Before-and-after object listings
"""

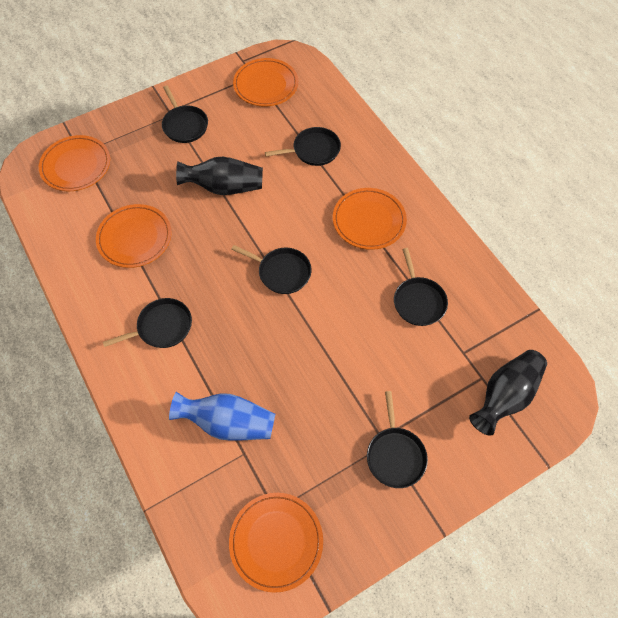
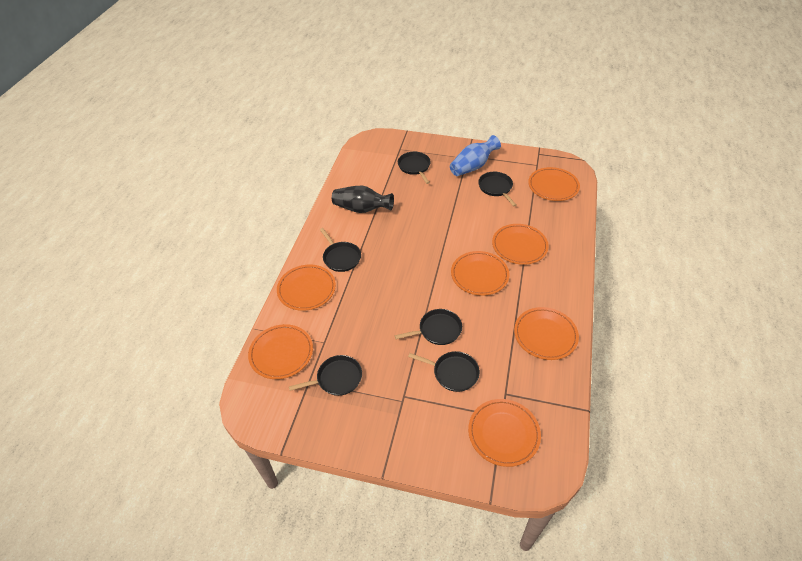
black vase: 2 -> 1
orange plate: 5 -> 7

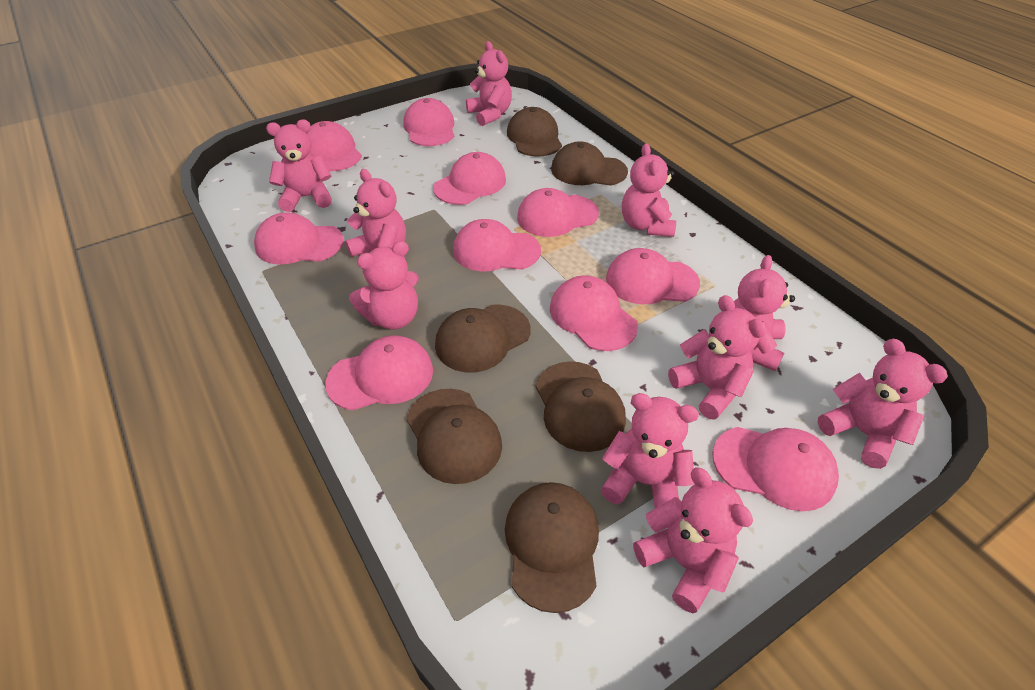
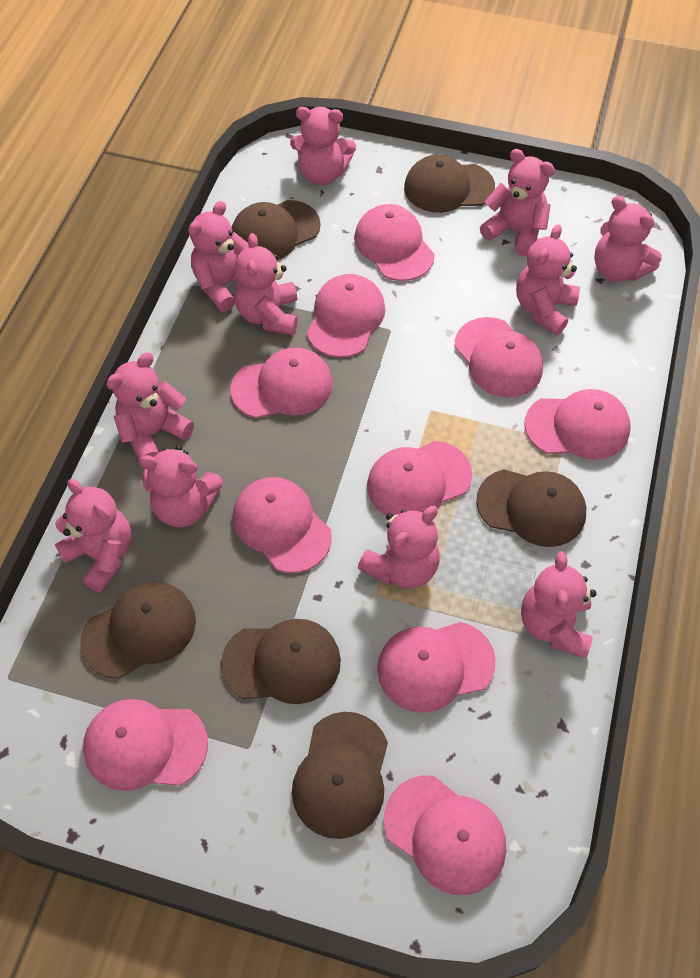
pink teddy bear: 10 -> 11

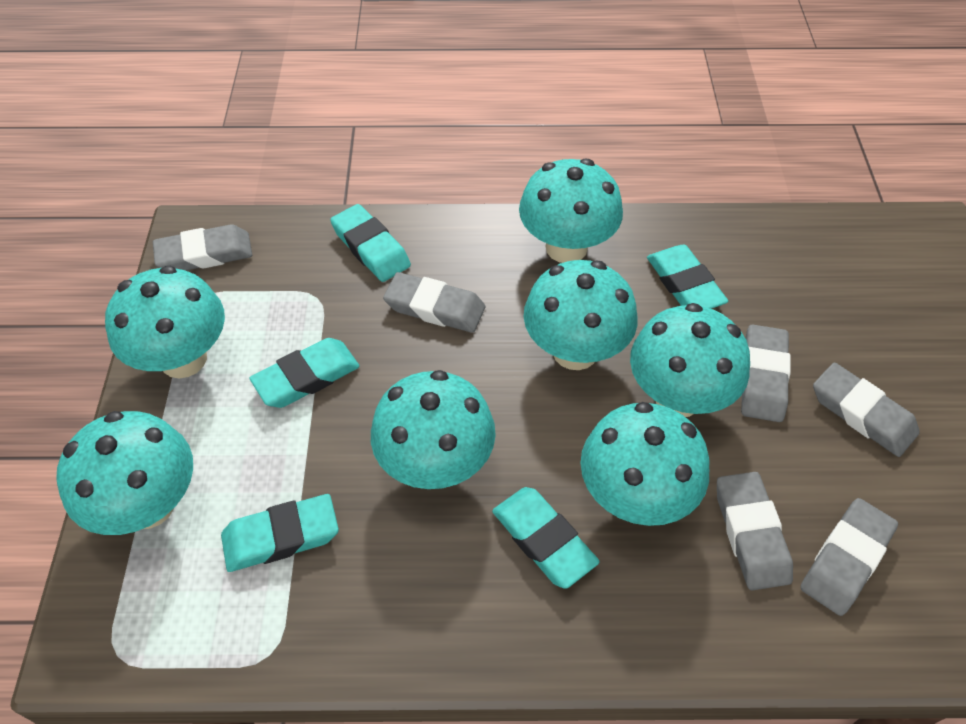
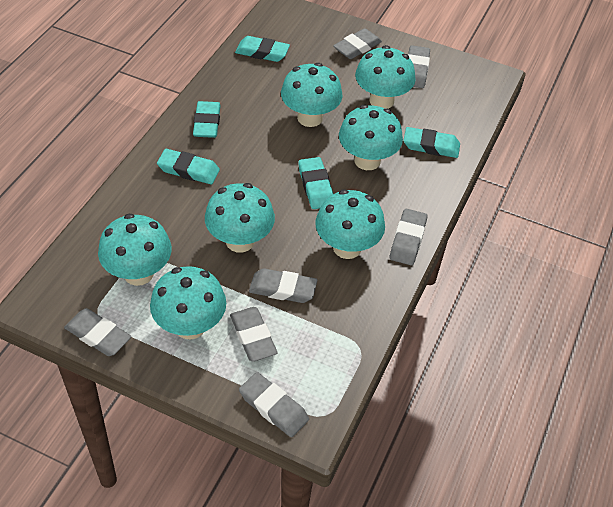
grey eraser: 6 -> 7

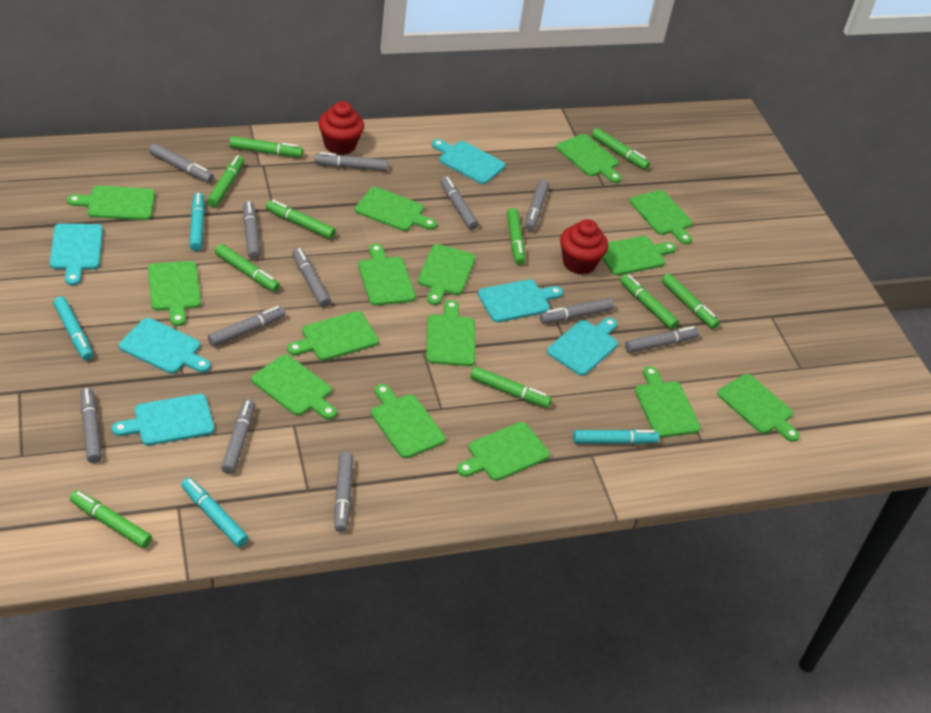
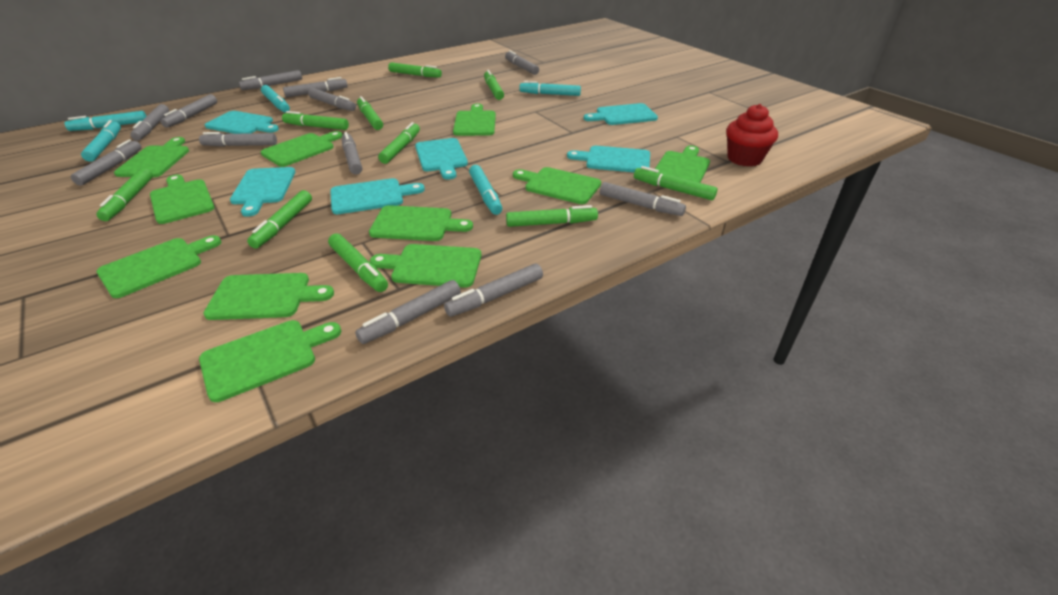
green cutting board: 15 -> 11
red cupcake: 2 -> 1
turquoise marker: 4 -> 5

"""

→ **Aim of the exercise**: Would you please print out all the records above exactly, minus any pictures?

→ **Response**:
black vase: 2 -> 1
orange plate: 5 -> 7

pink teddy bear: 10 -> 11

grey eraser: 6 -> 7

green cutting board: 15 -> 11
red cupcake: 2 -> 1
turquoise marker: 4 -> 5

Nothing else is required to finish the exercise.